_Problem details_.
Every line from the one with "orange star: (177, 85) -> (143, 46), moved" to the one with "red rectangle: (51, 126) -> (18, 58), moved", including those two, is to be copied exactly; all other lines of the entries below are left out.

_Data extract_.

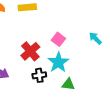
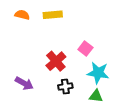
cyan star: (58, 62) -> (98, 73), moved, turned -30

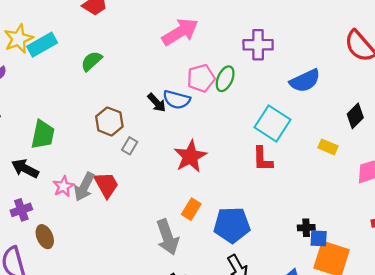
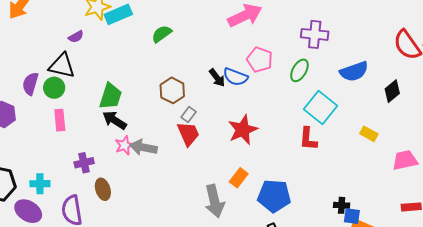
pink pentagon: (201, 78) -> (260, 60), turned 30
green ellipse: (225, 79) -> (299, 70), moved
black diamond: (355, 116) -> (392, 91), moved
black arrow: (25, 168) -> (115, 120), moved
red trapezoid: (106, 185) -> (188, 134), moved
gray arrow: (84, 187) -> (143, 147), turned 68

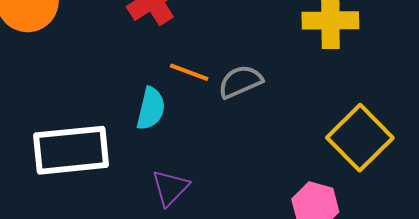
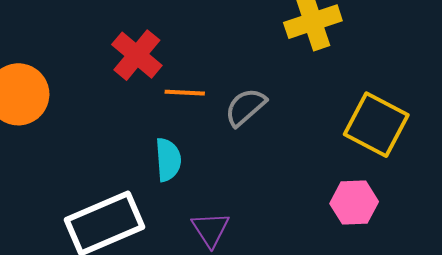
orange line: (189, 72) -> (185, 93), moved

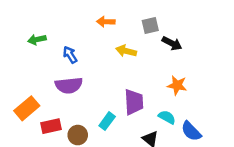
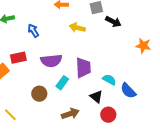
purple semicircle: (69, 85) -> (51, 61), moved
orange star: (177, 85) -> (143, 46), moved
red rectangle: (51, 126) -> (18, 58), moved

---

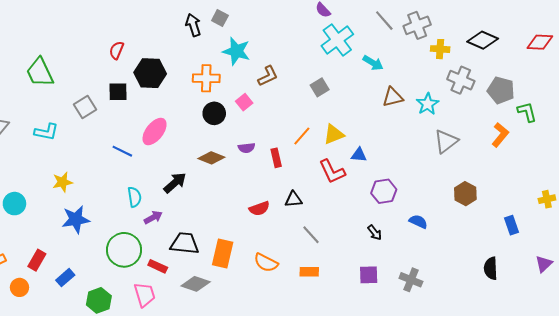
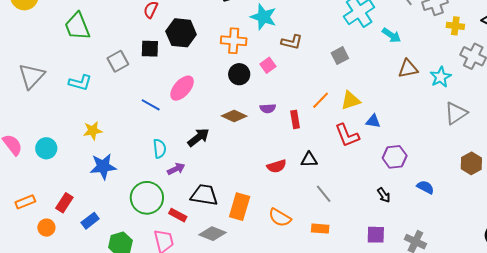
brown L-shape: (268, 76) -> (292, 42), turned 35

_Result_.
orange star: (177, 85) -> (143, 46), moved
red rectangle: (51, 126) -> (18, 58), moved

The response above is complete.